* _WHAT TO DO_
Output, word for word, the lines of this listing that fall between the line with "in_second: [298, 555]" and the line with "now: dark brown banana", counting both of those lines, and no others.

==========

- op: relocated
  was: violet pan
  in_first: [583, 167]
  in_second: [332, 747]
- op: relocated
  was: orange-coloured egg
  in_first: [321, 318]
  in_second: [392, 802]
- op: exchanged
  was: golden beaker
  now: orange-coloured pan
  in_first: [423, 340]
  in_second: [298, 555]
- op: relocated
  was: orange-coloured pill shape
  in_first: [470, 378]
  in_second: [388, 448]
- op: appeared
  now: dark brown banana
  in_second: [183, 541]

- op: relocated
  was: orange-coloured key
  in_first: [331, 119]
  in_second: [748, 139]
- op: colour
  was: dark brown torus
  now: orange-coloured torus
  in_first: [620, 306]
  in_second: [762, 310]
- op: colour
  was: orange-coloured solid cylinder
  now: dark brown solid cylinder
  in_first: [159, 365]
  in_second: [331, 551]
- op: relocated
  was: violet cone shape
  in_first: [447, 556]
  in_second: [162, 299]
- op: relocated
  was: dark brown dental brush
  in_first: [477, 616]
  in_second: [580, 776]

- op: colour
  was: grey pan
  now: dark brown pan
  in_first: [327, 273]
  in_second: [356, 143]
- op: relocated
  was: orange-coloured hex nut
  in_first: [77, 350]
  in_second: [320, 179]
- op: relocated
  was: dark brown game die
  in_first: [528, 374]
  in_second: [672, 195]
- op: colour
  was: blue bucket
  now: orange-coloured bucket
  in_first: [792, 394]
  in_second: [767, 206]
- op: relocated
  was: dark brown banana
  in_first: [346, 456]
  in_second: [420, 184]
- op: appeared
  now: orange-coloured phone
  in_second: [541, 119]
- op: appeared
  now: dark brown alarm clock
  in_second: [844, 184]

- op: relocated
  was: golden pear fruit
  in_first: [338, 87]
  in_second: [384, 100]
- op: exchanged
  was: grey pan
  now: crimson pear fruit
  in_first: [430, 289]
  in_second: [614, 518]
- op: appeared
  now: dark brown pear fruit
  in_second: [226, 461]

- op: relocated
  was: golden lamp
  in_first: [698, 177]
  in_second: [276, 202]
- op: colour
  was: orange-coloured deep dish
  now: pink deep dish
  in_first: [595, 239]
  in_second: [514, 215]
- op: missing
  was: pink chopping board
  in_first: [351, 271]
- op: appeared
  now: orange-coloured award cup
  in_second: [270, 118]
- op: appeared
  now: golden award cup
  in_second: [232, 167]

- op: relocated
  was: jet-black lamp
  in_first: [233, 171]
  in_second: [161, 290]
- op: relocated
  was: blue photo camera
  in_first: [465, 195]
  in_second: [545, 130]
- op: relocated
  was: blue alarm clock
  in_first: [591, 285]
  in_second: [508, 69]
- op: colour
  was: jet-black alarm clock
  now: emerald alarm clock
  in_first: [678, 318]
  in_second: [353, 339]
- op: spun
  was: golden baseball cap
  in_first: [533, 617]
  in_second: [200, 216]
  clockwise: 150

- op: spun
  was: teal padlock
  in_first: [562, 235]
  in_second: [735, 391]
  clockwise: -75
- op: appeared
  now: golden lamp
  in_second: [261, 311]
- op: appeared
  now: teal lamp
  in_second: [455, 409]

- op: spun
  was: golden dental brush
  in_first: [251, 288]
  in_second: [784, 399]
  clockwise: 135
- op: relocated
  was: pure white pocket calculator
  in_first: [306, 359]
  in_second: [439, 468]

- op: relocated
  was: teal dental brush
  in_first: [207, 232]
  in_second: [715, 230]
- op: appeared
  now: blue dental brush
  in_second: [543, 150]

==========

* _THE COMPLETED TASK_
  in_second: [298, 555]
- op: relocated
  was: orange-coloured pill shape
  in_first: [470, 378]
  in_second: [388, 448]
- op: appeared
  now: dark brown banana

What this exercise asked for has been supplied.